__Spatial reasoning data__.
========
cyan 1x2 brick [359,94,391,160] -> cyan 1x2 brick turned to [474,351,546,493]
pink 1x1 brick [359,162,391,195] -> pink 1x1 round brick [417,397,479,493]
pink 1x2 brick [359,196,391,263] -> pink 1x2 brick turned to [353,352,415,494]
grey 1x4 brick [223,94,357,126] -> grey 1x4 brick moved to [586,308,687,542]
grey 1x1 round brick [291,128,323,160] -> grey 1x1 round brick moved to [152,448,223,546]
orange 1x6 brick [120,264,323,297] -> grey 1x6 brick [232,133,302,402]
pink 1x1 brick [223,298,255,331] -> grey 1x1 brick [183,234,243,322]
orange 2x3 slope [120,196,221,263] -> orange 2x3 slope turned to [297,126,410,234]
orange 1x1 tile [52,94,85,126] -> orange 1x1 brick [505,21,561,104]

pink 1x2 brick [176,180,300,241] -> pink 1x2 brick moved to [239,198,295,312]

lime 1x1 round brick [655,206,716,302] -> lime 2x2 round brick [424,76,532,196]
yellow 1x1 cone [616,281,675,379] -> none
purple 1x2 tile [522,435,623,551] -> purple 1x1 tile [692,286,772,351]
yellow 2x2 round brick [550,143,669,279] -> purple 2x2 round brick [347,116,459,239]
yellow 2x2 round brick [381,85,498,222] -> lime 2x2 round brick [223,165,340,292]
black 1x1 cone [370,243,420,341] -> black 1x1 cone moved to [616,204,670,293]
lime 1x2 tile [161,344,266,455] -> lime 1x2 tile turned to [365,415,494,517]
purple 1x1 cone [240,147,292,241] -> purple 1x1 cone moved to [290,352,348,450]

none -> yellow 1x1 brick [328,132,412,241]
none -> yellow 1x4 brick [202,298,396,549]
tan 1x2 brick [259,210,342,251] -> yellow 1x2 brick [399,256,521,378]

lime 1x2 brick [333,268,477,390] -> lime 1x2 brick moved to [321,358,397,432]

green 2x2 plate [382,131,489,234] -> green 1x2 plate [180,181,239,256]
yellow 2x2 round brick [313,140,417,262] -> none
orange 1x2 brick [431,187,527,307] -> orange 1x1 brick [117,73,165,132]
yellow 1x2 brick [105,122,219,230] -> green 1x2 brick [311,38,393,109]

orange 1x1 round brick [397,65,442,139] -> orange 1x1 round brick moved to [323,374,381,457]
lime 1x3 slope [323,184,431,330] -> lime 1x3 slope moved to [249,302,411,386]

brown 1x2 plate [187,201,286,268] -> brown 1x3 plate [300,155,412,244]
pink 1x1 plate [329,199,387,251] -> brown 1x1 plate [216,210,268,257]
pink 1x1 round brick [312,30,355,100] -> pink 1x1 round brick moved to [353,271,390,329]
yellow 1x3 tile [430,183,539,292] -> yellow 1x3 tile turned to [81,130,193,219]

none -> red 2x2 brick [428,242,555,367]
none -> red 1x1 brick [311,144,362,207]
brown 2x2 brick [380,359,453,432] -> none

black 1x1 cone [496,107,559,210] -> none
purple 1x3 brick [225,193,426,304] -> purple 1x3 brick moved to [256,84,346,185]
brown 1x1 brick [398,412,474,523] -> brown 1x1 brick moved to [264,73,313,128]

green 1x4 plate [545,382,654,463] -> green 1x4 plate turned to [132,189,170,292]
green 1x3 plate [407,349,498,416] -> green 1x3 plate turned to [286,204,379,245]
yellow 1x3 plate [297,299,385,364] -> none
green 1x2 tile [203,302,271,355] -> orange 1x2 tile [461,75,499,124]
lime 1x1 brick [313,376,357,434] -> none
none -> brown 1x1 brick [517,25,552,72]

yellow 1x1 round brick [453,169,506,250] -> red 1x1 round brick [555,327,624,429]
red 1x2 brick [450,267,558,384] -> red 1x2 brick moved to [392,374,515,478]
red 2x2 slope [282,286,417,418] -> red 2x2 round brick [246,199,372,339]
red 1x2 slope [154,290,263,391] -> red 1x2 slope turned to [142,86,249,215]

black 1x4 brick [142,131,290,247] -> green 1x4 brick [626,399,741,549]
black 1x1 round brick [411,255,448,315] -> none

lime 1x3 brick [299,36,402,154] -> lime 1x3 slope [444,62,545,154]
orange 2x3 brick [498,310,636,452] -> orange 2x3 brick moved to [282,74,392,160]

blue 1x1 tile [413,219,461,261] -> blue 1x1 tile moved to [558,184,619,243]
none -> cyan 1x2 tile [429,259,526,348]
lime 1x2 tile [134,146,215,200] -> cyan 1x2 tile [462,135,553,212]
========
__Task brief__. For this exercise, repeat exactly the lines of the data above from the one with "brown 1x2 plate" down to the one with "black 1x4 brick", both end lines included.

__Your solution__.
brown 1x2 plate [187,201,286,268] -> brown 1x3 plate [300,155,412,244]
pink 1x1 plate [329,199,387,251] -> brown 1x1 plate [216,210,268,257]
pink 1x1 round brick [312,30,355,100] -> pink 1x1 round brick moved to [353,271,390,329]
yellow 1x3 tile [430,183,539,292] -> yellow 1x3 tile turned to [81,130,193,219]

none -> red 2x2 brick [428,242,555,367]
none -> red 1x1 brick [311,144,362,207]
brown 2x2 brick [380,359,453,432] -> none

black 1x1 cone [496,107,559,210] -> none
purple 1x3 brick [225,193,426,304] -> purple 1x3 brick moved to [256,84,346,185]
brown 1x1 brick [398,412,474,523] -> brown 1x1 brick moved to [264,73,313,128]

green 1x4 plate [545,382,654,463] -> green 1x4 plate turned to [132,189,170,292]
green 1x3 plate [407,349,498,416] -> green 1x3 plate turned to [286,204,379,245]
yellow 1x3 plate [297,299,385,364] -> none
green 1x2 tile [203,302,271,355] -> orange 1x2 tile [461,75,499,124]
lime 1x1 brick [313,376,357,434] -> none
none -> brown 1x1 brick [517,25,552,72]

yellow 1x1 round brick [453,169,506,250] -> red 1x1 round brick [555,327,624,429]
red 1x2 brick [450,267,558,384] -> red 1x2 brick moved to [392,374,515,478]
red 2x2 slope [282,286,417,418] -> red 2x2 round brick [246,199,372,339]
red 1x2 slope [154,290,263,391] -> red 1x2 slope turned to [142,86,249,215]

black 1x4 brick [142,131,290,247] -> green 1x4 brick [626,399,741,549]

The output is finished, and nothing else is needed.